### [What you have to do]
Print the data in full, exactly as it reads.

[[ Listed records open ]]

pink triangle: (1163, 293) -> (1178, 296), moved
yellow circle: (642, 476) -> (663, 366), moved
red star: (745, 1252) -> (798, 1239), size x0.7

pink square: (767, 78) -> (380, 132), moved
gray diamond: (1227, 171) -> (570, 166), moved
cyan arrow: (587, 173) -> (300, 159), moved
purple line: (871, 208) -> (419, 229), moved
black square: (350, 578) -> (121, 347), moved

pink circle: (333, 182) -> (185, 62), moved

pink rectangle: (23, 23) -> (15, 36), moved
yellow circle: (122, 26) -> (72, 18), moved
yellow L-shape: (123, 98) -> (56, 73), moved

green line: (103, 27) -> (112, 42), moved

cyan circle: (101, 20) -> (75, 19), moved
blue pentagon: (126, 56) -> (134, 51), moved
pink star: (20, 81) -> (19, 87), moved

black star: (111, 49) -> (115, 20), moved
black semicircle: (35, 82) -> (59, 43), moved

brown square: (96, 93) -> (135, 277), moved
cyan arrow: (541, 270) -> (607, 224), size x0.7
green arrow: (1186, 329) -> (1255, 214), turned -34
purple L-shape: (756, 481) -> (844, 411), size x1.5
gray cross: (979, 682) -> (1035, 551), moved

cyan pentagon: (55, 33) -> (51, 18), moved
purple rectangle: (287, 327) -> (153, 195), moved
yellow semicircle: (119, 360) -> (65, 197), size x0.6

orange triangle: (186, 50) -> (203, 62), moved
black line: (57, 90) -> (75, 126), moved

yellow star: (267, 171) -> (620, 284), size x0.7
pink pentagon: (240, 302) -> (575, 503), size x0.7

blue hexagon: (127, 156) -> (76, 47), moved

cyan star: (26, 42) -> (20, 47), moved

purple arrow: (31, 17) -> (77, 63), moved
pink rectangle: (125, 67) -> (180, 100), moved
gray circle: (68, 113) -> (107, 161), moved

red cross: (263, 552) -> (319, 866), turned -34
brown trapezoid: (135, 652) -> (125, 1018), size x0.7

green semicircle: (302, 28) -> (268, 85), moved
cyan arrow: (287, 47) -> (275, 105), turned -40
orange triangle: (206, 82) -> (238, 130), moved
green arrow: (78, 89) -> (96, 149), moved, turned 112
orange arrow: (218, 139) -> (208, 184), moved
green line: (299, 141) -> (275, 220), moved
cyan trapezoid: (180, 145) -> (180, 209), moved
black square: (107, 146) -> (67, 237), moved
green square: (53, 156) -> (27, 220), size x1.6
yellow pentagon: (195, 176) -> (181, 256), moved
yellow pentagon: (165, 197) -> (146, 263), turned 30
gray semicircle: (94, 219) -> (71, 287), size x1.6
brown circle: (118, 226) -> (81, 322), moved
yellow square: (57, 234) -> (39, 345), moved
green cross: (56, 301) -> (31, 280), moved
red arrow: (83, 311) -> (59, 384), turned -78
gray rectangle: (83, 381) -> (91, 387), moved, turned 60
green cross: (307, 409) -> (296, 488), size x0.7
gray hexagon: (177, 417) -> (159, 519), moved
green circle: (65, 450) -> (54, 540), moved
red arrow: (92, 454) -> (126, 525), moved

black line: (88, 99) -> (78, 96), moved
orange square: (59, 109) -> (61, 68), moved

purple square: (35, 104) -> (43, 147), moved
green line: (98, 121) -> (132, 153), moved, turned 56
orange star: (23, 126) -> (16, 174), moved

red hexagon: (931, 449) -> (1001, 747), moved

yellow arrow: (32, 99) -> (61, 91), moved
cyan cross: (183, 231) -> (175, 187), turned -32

[[ Listed records closed ]]

### [Answer space]
pink triangle: (1163, 293) -> (1178, 296), moved
yellow circle: (642, 476) -> (663, 366), moved
red star: (745, 1252) -> (798, 1239), size x0.7

pink square: (767, 78) -> (380, 132), moved
gray diamond: (1227, 171) -> (570, 166), moved
cyan arrow: (587, 173) -> (300, 159), moved
purple line: (871, 208) -> (419, 229), moved
black square: (350, 578) -> (121, 347), moved

pink circle: (333, 182) -> (185, 62), moved

pink rectangle: (23, 23) -> (15, 36), moved
yellow circle: (122, 26) -> (72, 18), moved
yellow L-shape: (123, 98) -> (56, 73), moved

green line: (103, 27) -> (112, 42), moved

cyan circle: (101, 20) -> (75, 19), moved
blue pentagon: (126, 56) -> (134, 51), moved
pink star: (20, 81) -> (19, 87), moved

black star: (111, 49) -> (115, 20), moved
black semicircle: (35, 82) -> (59, 43), moved

brown square: (96, 93) -> (135, 277), moved
cyan arrow: (541, 270) -> (607, 224), size x0.7
green arrow: (1186, 329) -> (1255, 214), turned -34
purple L-shape: (756, 481) -> (844, 411), size x1.5
gray cross: (979, 682) -> (1035, 551), moved

cyan pentagon: (55, 33) -> (51, 18), moved
purple rectangle: (287, 327) -> (153, 195), moved
yellow semicircle: (119, 360) -> (65, 197), size x0.6

orange triangle: (186, 50) -> (203, 62), moved
black line: (57, 90) -> (75, 126), moved

yellow star: (267, 171) -> (620, 284), size x0.7
pink pentagon: (240, 302) -> (575, 503), size x0.7

blue hexagon: (127, 156) -> (76, 47), moved

cyan star: (26, 42) -> (20, 47), moved

purple arrow: (31, 17) -> (77, 63), moved
pink rectangle: (125, 67) -> (180, 100), moved
gray circle: (68, 113) -> (107, 161), moved

red cross: (263, 552) -> (319, 866), turned -34
brown trapezoid: (135, 652) -> (125, 1018), size x0.7

green semicircle: (302, 28) -> (268, 85), moved
cyan arrow: (287, 47) -> (275, 105), turned -40
orange triangle: (206, 82) -> (238, 130), moved
green arrow: (78, 89) -> (96, 149), moved, turned 112
orange arrow: (218, 139) -> (208, 184), moved
green line: (299, 141) -> (275, 220), moved
cyan trapezoid: (180, 145) -> (180, 209), moved
black square: (107, 146) -> (67, 237), moved
green square: (53, 156) -> (27, 220), size x1.6
yellow pentagon: (195, 176) -> (181, 256), moved
yellow pentagon: (165, 197) -> (146, 263), turned 30
gray semicircle: (94, 219) -> (71, 287), size x1.6
brown circle: (118, 226) -> (81, 322), moved
yellow square: (57, 234) -> (39, 345), moved
green cross: (56, 301) -> (31, 280), moved
red arrow: (83, 311) -> (59, 384), turned -78
gray rectangle: (83, 381) -> (91, 387), moved, turned 60
green cross: (307, 409) -> (296, 488), size x0.7
gray hexagon: (177, 417) -> (159, 519), moved
green circle: (65, 450) -> (54, 540), moved
red arrow: (92, 454) -> (126, 525), moved

black line: (88, 99) -> (78, 96), moved
orange square: (59, 109) -> (61, 68), moved

purple square: (35, 104) -> (43, 147), moved
green line: (98, 121) -> (132, 153), moved, turned 56
orange star: (23, 126) -> (16, 174), moved

red hexagon: (931, 449) -> (1001, 747), moved

yellow arrow: (32, 99) -> (61, 91), moved
cyan cross: (183, 231) -> (175, 187), turned -32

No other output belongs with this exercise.